Across the entries below, work out how many lines contain "donut". Please give the number only.

━━━

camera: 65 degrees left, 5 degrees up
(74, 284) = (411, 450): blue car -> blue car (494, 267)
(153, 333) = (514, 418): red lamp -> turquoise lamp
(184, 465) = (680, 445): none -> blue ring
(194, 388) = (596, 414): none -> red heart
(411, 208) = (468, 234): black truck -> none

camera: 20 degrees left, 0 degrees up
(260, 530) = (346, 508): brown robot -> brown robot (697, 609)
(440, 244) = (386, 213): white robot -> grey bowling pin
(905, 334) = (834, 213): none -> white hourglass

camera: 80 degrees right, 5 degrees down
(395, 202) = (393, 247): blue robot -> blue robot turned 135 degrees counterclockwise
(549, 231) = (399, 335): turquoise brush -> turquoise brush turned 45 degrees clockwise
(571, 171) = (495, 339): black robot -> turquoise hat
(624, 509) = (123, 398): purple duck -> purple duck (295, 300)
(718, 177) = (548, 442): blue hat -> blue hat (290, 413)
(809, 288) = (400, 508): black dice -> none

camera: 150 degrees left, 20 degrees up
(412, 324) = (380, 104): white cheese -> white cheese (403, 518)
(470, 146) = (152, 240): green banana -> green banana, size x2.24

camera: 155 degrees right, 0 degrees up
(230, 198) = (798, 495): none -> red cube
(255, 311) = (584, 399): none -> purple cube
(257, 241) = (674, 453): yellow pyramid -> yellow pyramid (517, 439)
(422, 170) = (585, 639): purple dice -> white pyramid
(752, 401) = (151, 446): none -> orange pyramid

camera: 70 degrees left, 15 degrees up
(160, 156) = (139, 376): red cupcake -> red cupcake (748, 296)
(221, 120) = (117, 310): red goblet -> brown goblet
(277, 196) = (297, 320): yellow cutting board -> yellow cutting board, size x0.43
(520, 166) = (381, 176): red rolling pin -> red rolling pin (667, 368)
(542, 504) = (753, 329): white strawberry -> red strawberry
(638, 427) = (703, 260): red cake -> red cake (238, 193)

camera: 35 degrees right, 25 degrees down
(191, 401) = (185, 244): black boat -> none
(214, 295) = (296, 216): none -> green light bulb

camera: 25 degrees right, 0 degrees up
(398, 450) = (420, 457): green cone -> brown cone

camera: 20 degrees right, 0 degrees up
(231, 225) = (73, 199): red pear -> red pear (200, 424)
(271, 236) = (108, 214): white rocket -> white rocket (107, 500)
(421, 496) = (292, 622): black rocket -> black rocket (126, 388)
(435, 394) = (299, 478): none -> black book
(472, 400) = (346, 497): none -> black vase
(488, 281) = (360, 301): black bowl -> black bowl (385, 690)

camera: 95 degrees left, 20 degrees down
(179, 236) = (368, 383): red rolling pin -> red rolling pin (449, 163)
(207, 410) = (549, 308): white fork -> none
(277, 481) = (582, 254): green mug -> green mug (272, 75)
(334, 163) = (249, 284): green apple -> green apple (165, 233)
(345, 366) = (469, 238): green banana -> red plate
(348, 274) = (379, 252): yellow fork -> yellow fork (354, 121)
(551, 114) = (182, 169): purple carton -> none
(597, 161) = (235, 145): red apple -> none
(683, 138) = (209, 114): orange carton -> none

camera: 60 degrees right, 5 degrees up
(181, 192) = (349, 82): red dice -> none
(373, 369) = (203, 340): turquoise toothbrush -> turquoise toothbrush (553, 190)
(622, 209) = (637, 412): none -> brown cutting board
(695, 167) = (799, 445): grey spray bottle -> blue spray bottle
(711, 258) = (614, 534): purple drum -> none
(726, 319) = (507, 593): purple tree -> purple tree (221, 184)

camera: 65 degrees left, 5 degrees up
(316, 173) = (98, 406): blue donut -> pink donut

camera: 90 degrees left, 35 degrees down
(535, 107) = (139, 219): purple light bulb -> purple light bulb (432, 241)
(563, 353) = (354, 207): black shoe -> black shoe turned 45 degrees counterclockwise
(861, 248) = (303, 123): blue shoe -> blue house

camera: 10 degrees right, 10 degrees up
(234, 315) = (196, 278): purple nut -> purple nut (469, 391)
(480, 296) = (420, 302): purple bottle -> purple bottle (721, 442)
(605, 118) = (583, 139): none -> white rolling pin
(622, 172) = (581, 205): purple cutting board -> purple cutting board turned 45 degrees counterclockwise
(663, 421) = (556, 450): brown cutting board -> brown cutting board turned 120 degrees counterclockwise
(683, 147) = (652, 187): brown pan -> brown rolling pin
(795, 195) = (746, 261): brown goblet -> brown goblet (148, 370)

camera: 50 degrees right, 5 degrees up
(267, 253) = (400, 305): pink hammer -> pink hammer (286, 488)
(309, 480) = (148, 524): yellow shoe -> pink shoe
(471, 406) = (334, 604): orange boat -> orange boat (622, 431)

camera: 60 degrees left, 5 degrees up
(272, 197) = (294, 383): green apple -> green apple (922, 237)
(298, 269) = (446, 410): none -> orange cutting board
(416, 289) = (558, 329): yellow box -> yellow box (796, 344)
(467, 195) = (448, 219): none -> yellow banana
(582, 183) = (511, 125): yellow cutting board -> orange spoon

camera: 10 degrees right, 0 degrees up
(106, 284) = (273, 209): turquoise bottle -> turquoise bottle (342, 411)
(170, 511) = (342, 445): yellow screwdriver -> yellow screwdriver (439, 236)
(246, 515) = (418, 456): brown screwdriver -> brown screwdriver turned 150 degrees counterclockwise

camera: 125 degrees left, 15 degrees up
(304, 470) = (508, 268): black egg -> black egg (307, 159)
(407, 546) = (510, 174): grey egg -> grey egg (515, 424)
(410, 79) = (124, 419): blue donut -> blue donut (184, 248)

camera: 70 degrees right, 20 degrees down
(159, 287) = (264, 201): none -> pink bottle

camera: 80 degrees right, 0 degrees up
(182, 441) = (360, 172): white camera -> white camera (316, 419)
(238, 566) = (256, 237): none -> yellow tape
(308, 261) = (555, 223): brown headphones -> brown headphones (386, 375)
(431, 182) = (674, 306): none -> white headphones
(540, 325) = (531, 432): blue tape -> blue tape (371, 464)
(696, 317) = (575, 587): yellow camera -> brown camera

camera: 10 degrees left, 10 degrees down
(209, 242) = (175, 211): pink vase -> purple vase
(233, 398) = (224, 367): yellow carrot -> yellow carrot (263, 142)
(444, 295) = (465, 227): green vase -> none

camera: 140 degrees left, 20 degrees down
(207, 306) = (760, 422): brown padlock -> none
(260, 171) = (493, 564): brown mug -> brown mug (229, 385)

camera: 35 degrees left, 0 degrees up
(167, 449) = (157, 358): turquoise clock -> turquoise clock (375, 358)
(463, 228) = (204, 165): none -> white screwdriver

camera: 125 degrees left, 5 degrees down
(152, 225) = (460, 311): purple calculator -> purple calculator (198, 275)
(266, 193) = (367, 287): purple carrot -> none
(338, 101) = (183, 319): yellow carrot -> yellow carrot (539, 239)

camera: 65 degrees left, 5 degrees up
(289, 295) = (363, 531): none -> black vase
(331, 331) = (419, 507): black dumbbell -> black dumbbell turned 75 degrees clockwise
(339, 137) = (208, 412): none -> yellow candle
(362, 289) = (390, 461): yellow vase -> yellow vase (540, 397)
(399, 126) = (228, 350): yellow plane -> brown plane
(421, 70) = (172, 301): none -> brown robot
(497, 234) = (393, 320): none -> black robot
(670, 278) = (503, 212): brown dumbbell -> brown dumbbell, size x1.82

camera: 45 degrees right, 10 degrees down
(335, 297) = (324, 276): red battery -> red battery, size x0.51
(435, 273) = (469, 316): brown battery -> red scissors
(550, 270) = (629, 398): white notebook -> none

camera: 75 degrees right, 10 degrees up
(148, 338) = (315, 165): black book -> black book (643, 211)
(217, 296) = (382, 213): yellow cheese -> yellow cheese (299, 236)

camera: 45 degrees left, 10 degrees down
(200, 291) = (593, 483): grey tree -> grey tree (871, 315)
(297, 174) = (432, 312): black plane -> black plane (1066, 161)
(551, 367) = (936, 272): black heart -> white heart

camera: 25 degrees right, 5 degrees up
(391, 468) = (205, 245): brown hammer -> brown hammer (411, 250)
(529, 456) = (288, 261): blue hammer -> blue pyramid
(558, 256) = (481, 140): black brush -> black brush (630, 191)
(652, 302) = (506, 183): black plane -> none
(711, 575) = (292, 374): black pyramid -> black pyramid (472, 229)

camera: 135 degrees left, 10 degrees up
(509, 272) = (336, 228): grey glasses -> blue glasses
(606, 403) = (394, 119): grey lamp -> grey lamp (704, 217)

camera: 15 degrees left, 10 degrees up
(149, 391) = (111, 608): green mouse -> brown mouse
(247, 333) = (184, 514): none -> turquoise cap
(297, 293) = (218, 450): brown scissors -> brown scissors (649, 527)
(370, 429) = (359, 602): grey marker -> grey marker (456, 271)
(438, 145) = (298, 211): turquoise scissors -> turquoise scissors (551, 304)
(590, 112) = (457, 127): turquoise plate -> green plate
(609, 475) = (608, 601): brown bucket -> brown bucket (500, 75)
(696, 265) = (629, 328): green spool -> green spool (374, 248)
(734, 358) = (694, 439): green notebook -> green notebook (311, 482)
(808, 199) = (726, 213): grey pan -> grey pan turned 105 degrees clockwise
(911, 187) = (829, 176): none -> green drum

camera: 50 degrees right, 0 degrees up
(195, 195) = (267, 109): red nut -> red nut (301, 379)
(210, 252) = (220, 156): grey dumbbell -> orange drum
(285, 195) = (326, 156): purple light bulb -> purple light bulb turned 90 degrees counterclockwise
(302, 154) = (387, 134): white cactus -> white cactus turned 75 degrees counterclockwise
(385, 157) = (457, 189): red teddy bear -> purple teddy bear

━━━

**Task output**: 2